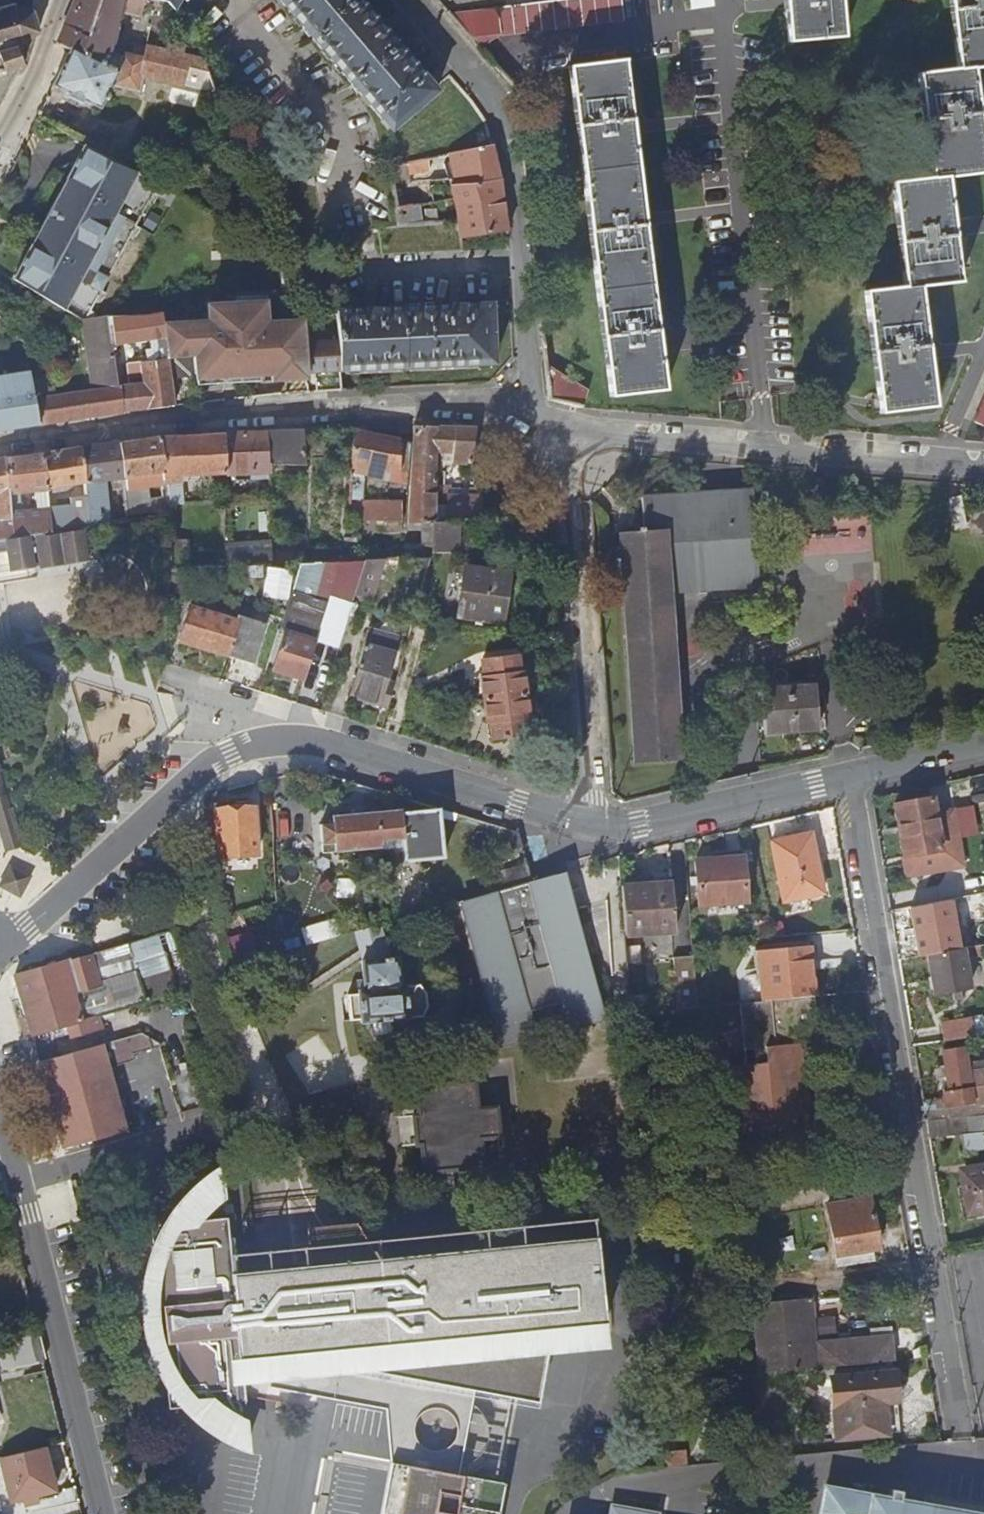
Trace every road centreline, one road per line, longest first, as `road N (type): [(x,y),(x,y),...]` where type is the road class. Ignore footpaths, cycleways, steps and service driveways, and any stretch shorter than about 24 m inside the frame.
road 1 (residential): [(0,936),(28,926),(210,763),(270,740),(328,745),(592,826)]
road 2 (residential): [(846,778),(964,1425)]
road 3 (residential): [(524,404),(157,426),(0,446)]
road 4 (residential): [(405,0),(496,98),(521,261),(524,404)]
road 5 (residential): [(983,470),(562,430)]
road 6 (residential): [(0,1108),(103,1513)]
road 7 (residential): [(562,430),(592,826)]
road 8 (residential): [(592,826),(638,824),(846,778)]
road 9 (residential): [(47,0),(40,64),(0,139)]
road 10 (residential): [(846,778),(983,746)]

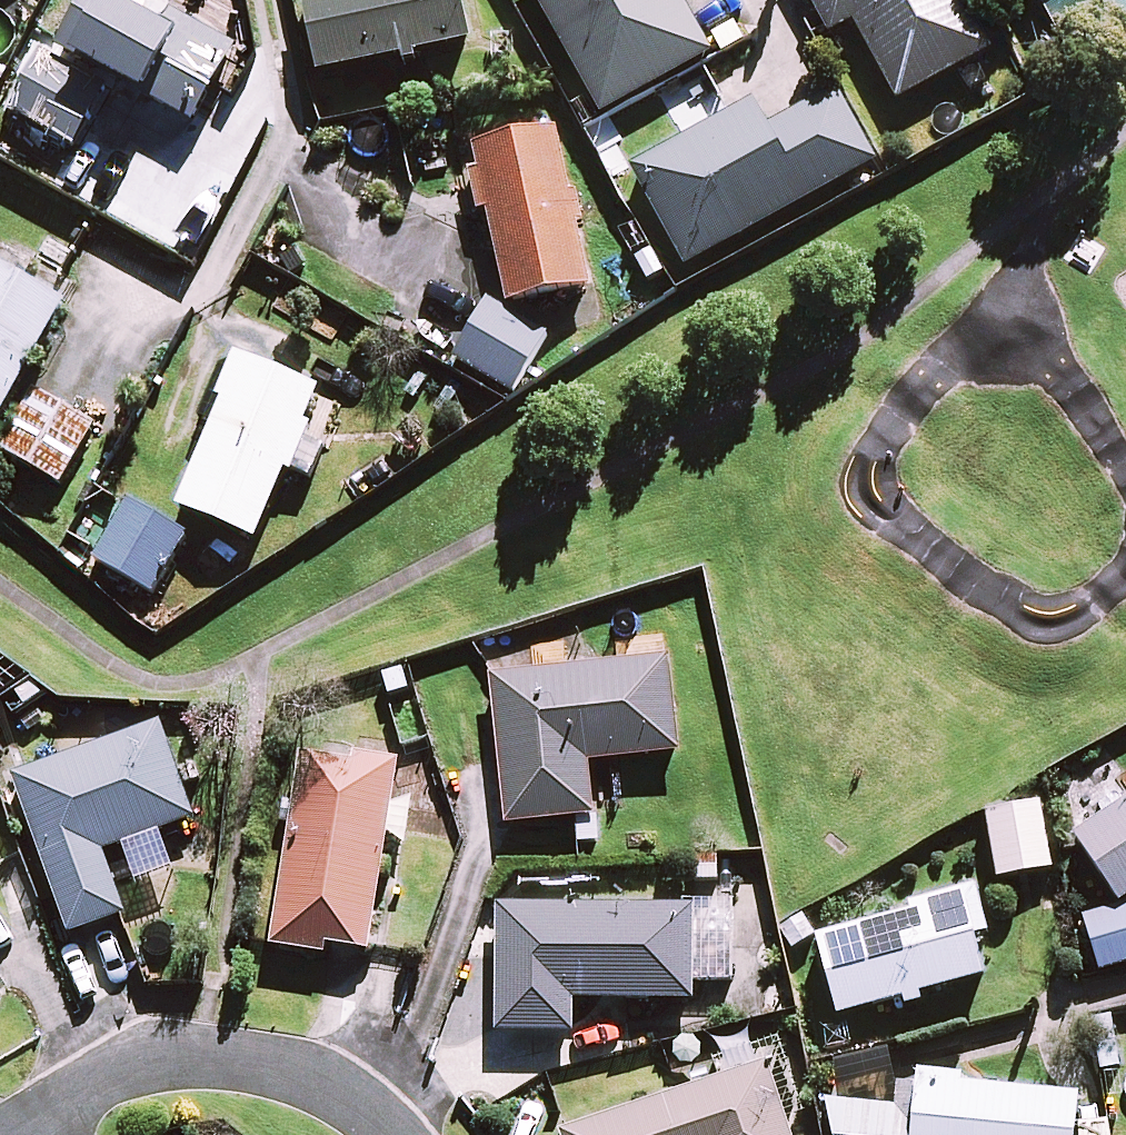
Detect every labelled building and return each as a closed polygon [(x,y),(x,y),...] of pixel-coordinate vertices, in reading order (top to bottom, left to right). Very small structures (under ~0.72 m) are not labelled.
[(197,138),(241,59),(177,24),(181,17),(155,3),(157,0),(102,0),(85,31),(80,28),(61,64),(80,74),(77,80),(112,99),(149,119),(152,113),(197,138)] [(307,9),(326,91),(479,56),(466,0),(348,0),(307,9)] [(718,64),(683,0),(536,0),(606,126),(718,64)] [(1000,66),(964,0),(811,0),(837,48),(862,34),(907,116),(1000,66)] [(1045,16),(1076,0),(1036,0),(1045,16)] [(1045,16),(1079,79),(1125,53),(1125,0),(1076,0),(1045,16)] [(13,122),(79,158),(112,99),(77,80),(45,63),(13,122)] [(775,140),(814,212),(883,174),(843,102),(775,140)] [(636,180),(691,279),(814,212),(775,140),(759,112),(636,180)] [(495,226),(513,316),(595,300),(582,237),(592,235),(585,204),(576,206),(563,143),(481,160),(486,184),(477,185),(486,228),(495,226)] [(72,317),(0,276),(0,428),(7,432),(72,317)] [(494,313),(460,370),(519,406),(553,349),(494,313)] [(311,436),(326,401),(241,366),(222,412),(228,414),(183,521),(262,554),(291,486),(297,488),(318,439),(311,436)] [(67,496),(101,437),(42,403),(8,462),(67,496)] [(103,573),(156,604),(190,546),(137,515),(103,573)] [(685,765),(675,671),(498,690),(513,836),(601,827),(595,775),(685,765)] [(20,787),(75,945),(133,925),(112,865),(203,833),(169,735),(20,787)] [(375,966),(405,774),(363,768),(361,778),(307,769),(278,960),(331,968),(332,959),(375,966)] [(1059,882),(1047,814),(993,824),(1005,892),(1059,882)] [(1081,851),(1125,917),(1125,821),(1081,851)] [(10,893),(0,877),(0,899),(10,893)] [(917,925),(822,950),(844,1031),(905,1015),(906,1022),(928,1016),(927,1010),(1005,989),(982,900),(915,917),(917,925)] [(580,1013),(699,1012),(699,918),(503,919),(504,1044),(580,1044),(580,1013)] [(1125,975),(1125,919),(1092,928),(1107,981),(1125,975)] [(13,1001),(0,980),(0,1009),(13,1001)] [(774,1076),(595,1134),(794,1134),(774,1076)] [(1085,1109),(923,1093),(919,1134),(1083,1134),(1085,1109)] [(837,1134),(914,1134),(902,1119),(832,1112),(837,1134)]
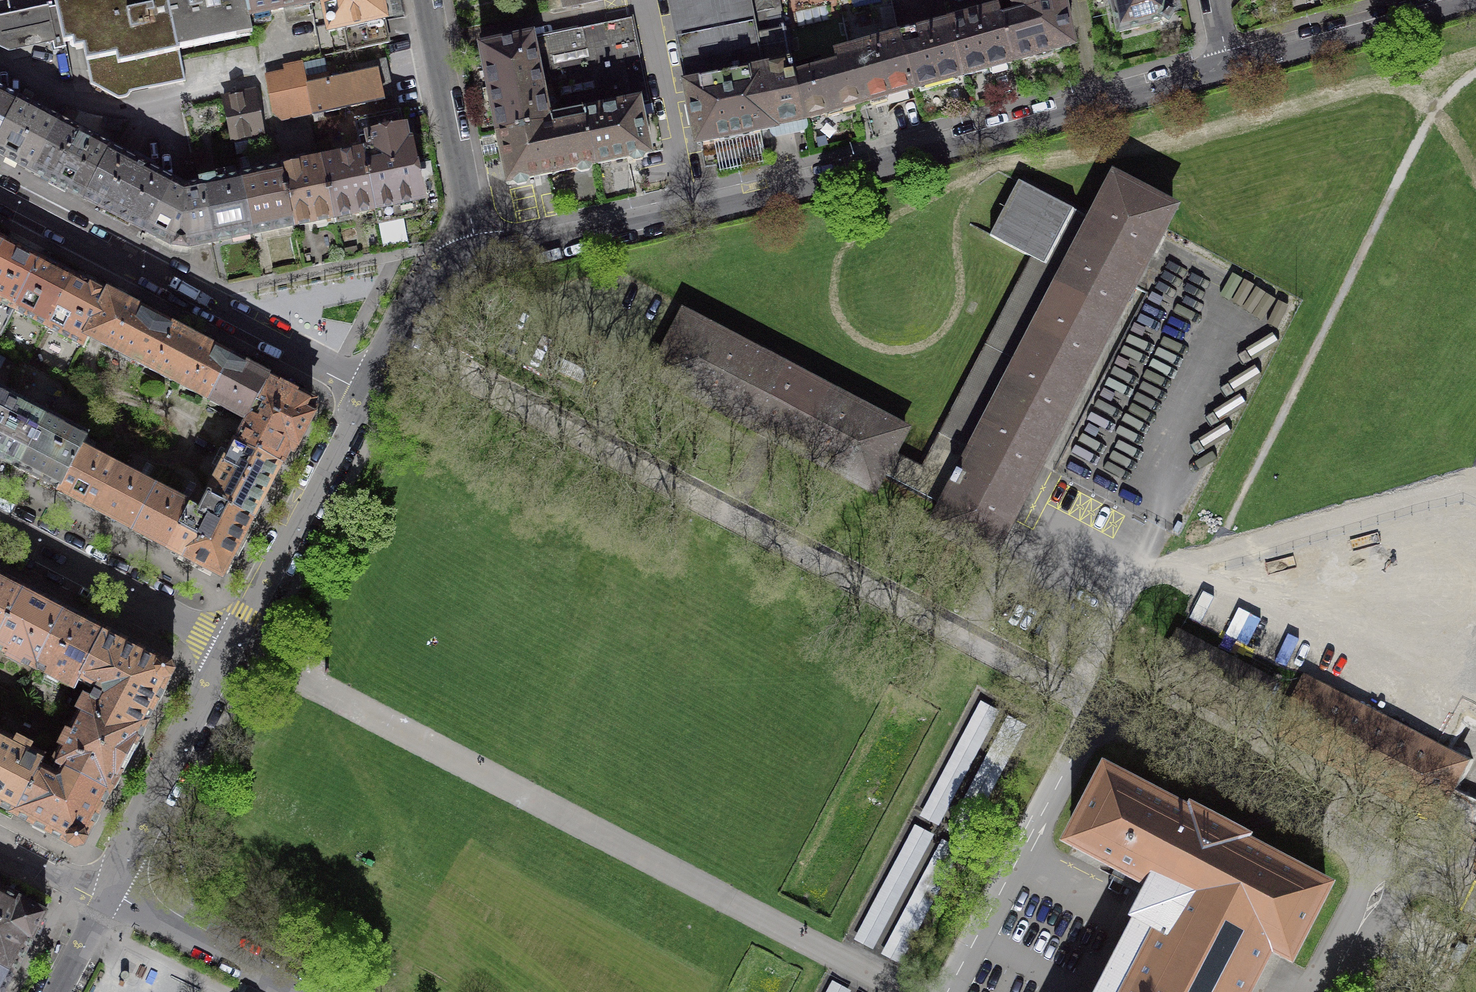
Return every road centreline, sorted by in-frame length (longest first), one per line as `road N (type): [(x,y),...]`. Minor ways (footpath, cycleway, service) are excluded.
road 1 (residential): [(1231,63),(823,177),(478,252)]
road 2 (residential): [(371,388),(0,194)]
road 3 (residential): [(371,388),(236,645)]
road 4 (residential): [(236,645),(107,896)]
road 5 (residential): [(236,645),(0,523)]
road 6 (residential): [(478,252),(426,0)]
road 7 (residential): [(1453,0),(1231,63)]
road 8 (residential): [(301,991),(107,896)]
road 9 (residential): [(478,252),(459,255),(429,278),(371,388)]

· · · · · · ·

Pictures are not part of the copy; retype all the other material exactly.

= Answer for the task =
Trace every road centreline, one road per line, longest first, as `road N (type): [(x,y),(x,y),...]` where type is the road class. Ignore footpaths, cycleways, steps and service driveways, and any stretch shorter than about 24 m inside the frame.
road 1 (residential): [(0,936),(28,926),(210,763),(270,740),(328,745),(592,826)]
road 2 (residential): [(846,778),(964,1425)]
road 3 (residential): [(524,404),(157,426),(0,446)]
road 4 (residential): [(405,0),(496,98),(521,261),(524,404)]
road 5 (residential): [(983,470),(562,430)]
road 6 (residential): [(0,1108),(103,1513)]
road 7 (residential): [(562,430),(592,826)]
road 8 (residential): [(592,826),(638,824),(846,778)]
road 9 (residential): [(47,0),(40,64),(0,139)]
road 10 (residential): [(846,778),(983,746)]

Detect every labelled building and return each as a closed polygon [(x,y),(x,y),...] of pixel-coordinate vertices, in reading order (top to bottom, left to right). Very small structures (under ~0.72 m) are not labelled.
[(197,138),(241,59),(177,24),(181,17),(155,3),(157,0),(102,0),(85,31),(80,28),(61,64),(80,74),(77,80),(112,99),(149,119),(152,113),(197,138)] [(307,9),(326,91),(479,56),(466,0),(348,0),(307,9)] [(718,64),(683,0),(536,0),(606,126),(718,64)] [(1000,66),(964,0),(811,0),(837,48),(862,34),(907,116),(1000,66)] [(1045,16),(1076,0),(1036,0),(1045,16)] [(1045,16),(1079,79),(1125,53),(1125,0),(1076,0),(1045,16)] [(13,122),(79,158),(112,99),(77,80),(45,63),(13,122)] [(775,140),(814,212),(883,174),(843,102),(775,140)] [(636,180),(691,279),(814,212),(775,140),(759,112),(636,180)] [(495,226),(513,316),(595,300),(582,237),(592,235),(585,204),(576,206),(563,143),(481,160),(486,184),(477,185),(486,228),(495,226)] [(72,317),(0,276),(0,428),(7,432),(72,317)] [(494,313),(460,370),(519,406),(553,349),(494,313)] [(311,436),(326,401),(241,366),(222,412),(228,414),(183,521),(262,554),(291,486),(297,488),(318,439),(311,436)] [(67,496),(101,437),(42,403),(8,462),(67,496)] [(103,573),(156,604),(190,546),(137,515),(103,573)] [(685,765),(675,671),(498,690),(513,836),(601,827),(595,775),(685,765)] [(20,787),(75,945),(133,925),(112,865),(203,833),(169,735),(20,787)] [(375,966),(405,774),(363,768),(361,778),(307,769),(278,960),(331,968),(332,959),(375,966)] [(1059,882),(1047,814),(993,824),(1005,892),(1059,882)] [(1081,851),(1125,917),(1125,821),(1081,851)] [(10,893),(0,877),(0,899),(10,893)] [(917,925),(822,950),(844,1031),(905,1015),(906,1022),(928,1016),(927,1010),(1005,989),(982,900),(915,917),(917,925)] [(580,1013),(699,1012),(699,918),(503,919),(504,1044),(580,1044),(580,1013)] [(1125,975),(1125,919),(1092,928),(1107,981),(1125,975)] [(13,1001),(0,980),(0,1009),(13,1001)] [(774,1076),(595,1134),(794,1134),(774,1076)] [(1085,1109),(923,1093),(919,1134),(1083,1134),(1085,1109)] [(837,1134),(914,1134),(902,1119),(832,1112),(837,1134)]
Return every road centreline, sorted by in-frame length (longest first), one per line as `road N (type): [(x,y),...]`. Minor ways (footpath, cycleway, service) are excluded.
road 1 (residential): [(1231,63),(823,177),(478,252)]
road 2 (residential): [(371,388),(0,194)]
road 3 (residential): [(371,388),(236,645)]
road 4 (residential): [(236,645),(107,896)]
road 5 (residential): [(236,645),(0,523)]
road 6 (residential): [(478,252),(426,0)]
road 7 (residential): [(1453,0),(1231,63)]
road 8 (residential): [(301,991),(107,896)]
road 9 (residential): [(478,252),(459,255),(429,278),(371,388)]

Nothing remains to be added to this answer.